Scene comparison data
▼

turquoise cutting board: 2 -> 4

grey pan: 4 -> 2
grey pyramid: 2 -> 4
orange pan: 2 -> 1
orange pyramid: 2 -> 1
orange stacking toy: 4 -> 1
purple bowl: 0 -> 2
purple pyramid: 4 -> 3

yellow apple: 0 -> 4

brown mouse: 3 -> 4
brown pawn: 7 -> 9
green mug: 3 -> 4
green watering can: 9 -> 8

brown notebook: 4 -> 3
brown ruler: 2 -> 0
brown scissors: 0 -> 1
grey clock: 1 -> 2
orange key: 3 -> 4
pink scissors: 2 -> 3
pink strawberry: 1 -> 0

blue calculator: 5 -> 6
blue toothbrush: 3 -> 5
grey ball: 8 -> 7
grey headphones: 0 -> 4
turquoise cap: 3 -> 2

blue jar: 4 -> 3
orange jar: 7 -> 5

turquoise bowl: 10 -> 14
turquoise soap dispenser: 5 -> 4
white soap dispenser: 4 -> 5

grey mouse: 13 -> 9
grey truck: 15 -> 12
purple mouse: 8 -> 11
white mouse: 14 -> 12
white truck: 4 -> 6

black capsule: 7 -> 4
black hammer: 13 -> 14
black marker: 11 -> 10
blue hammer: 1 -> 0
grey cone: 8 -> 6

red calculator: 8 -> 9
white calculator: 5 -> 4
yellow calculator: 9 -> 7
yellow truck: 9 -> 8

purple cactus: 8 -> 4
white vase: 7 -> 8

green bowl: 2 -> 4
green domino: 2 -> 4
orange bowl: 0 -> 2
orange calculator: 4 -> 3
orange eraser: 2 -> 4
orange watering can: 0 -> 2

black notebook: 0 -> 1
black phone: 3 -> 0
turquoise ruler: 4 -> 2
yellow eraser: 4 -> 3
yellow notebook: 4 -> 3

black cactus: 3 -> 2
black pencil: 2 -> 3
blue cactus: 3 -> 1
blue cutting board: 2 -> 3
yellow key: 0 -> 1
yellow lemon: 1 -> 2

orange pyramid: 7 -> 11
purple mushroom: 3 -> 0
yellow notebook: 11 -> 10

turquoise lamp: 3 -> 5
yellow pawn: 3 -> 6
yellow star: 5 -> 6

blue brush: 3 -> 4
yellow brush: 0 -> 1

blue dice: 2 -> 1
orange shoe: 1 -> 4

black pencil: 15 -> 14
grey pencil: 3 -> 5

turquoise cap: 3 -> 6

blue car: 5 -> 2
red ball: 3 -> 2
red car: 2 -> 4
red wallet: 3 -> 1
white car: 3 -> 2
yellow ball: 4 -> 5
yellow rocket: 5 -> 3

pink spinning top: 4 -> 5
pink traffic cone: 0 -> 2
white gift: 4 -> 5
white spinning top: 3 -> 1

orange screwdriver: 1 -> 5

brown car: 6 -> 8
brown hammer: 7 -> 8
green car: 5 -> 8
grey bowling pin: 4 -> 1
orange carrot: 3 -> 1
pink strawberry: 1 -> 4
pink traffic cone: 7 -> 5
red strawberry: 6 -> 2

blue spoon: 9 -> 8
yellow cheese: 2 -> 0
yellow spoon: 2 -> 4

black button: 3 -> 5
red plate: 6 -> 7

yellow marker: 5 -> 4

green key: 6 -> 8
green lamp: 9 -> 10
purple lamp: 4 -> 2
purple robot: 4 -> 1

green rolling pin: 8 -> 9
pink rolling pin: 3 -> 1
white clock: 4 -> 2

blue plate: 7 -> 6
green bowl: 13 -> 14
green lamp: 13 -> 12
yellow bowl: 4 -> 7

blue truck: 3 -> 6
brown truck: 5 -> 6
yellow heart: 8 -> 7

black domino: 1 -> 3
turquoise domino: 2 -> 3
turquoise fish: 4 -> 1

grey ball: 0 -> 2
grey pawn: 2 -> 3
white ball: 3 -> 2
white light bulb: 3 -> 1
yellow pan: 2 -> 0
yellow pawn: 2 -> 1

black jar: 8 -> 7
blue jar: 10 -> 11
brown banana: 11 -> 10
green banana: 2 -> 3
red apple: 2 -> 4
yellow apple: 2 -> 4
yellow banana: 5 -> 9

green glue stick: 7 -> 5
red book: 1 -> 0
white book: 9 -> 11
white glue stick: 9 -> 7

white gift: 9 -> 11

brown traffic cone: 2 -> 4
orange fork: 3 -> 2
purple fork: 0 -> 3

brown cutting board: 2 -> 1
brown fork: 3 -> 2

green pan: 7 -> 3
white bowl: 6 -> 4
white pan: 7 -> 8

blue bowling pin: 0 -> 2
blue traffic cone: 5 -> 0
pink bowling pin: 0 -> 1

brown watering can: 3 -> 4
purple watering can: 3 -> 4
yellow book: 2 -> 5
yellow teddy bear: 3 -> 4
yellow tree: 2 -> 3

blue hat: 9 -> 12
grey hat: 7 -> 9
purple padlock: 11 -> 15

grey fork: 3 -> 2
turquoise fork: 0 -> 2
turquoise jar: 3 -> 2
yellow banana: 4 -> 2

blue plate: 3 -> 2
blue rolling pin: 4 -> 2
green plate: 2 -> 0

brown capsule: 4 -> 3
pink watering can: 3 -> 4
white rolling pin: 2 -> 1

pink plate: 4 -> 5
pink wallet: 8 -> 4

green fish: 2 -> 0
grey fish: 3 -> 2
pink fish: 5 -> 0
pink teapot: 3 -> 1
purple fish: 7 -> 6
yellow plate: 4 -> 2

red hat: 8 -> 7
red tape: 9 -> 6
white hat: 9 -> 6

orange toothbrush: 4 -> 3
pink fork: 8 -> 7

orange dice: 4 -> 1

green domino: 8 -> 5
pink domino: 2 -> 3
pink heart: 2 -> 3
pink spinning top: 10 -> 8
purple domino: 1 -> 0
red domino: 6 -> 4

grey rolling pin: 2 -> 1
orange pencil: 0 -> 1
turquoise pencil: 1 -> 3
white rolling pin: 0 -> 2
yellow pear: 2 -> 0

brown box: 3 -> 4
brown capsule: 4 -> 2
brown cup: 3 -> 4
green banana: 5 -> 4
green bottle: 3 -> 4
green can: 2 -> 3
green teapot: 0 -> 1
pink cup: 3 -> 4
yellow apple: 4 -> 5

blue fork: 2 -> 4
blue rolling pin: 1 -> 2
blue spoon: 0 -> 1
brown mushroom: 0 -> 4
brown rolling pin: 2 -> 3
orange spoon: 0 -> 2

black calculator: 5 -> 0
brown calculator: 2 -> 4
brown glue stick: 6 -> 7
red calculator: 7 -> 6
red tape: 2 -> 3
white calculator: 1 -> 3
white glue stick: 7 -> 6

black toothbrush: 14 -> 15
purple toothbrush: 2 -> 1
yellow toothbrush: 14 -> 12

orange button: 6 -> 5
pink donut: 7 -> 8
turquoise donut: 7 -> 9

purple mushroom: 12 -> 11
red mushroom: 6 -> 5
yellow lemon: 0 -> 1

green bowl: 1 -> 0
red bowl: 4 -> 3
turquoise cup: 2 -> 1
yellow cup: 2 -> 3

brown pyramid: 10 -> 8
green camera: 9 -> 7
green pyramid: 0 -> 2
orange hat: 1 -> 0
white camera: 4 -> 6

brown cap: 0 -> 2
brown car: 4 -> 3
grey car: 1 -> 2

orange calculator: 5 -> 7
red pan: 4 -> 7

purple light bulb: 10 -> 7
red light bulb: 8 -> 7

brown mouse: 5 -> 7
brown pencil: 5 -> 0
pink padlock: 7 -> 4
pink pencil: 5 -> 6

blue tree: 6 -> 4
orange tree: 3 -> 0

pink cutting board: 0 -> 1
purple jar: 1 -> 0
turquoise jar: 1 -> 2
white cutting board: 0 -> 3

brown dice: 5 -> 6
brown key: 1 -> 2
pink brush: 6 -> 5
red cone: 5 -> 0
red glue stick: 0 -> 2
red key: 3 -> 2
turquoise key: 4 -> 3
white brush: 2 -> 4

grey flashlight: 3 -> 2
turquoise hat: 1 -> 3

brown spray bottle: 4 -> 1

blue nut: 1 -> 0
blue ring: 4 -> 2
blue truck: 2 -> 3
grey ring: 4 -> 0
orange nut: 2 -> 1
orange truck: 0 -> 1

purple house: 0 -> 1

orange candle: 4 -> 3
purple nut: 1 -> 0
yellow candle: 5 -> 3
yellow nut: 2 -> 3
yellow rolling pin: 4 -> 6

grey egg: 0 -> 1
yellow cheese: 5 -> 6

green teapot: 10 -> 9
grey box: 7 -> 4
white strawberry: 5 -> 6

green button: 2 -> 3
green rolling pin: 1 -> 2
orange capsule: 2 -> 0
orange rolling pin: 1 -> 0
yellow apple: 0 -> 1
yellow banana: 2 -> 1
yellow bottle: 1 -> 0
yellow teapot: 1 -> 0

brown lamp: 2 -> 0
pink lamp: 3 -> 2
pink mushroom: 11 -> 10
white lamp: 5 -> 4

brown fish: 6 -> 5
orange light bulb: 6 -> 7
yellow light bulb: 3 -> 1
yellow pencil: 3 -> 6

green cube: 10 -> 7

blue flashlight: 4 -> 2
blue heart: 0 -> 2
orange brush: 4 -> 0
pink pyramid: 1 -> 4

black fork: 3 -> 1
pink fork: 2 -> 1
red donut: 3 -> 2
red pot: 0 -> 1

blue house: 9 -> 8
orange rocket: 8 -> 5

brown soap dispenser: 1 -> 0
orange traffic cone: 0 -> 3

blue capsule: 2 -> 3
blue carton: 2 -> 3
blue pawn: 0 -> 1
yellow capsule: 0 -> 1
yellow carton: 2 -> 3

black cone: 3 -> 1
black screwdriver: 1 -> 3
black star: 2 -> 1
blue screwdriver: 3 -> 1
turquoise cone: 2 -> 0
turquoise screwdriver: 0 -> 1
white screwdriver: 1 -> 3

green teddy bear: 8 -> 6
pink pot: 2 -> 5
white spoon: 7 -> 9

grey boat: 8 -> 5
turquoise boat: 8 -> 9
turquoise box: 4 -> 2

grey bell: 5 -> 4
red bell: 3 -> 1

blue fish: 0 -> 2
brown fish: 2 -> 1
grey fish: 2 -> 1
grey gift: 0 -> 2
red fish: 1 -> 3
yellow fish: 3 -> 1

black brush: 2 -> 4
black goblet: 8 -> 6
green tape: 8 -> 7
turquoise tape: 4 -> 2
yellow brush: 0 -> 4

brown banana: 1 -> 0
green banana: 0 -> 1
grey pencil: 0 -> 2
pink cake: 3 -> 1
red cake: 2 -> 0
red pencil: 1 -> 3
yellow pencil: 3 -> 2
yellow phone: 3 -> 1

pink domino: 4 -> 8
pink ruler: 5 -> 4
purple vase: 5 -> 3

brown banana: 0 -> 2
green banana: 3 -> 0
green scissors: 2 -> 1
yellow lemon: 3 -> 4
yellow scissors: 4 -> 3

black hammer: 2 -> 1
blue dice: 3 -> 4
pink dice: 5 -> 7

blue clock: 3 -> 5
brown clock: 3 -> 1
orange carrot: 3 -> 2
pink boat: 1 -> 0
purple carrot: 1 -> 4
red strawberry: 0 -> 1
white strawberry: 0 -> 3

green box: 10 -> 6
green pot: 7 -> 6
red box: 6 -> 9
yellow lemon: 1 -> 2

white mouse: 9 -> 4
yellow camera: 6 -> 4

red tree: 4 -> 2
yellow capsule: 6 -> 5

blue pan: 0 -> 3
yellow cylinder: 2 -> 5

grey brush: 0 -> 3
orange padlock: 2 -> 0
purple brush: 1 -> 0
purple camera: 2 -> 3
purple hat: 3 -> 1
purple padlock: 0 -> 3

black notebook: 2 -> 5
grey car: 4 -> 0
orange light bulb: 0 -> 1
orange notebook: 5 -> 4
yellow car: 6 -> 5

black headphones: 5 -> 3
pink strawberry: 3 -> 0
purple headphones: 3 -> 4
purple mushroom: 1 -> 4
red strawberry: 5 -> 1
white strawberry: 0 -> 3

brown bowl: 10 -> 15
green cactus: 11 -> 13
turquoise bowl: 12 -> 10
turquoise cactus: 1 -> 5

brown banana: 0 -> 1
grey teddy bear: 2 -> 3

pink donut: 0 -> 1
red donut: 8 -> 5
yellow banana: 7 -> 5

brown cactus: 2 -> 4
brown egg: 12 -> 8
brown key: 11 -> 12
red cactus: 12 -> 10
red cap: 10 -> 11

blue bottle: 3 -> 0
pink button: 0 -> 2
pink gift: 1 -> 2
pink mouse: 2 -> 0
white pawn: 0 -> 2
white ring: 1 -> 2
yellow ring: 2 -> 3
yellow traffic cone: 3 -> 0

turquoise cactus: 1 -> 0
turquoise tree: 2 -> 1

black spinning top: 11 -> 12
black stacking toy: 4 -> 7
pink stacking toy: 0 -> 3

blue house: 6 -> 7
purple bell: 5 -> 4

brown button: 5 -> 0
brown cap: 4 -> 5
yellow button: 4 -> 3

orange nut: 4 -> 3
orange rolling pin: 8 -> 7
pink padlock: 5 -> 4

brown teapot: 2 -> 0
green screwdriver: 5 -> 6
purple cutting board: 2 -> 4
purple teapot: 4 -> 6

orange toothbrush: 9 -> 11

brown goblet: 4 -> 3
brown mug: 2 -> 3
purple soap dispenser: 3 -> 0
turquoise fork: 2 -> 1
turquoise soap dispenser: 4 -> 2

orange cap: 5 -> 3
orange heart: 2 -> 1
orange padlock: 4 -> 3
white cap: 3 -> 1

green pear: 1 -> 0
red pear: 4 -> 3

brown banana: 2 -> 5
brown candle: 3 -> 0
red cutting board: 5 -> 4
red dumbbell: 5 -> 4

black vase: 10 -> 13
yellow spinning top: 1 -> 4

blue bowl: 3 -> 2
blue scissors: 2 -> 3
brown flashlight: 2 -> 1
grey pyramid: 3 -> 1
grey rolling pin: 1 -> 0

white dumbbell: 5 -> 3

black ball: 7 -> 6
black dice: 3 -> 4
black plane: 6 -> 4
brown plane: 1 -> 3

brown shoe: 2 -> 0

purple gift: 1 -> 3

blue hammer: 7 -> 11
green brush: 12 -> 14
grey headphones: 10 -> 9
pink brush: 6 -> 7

▲

Exercise aim: Taking the entries above, print exactly the lines starting at the line with "green cactus: 11 -> 13" and ending at the line with "orange toothbrush: 9 -> 11", both included.

Answer to this exercise:
green cactus: 11 -> 13
turquoise bowl: 12 -> 10
turquoise cactus: 1 -> 5

brown banana: 0 -> 1
grey teddy bear: 2 -> 3

pink donut: 0 -> 1
red donut: 8 -> 5
yellow banana: 7 -> 5

brown cactus: 2 -> 4
brown egg: 12 -> 8
brown key: 11 -> 12
red cactus: 12 -> 10
red cap: 10 -> 11

blue bottle: 3 -> 0
pink button: 0 -> 2
pink gift: 1 -> 2
pink mouse: 2 -> 0
white pawn: 0 -> 2
white ring: 1 -> 2
yellow ring: 2 -> 3
yellow traffic cone: 3 -> 0

turquoise cactus: 1 -> 0
turquoise tree: 2 -> 1

black spinning top: 11 -> 12
black stacking toy: 4 -> 7
pink stacking toy: 0 -> 3

blue house: 6 -> 7
purple bell: 5 -> 4

brown button: 5 -> 0
brown cap: 4 -> 5
yellow button: 4 -> 3

orange nut: 4 -> 3
orange rolling pin: 8 -> 7
pink padlock: 5 -> 4

brown teapot: 2 -> 0
green screwdriver: 5 -> 6
purple cutting board: 2 -> 4
purple teapot: 4 -> 6

orange toothbrush: 9 -> 11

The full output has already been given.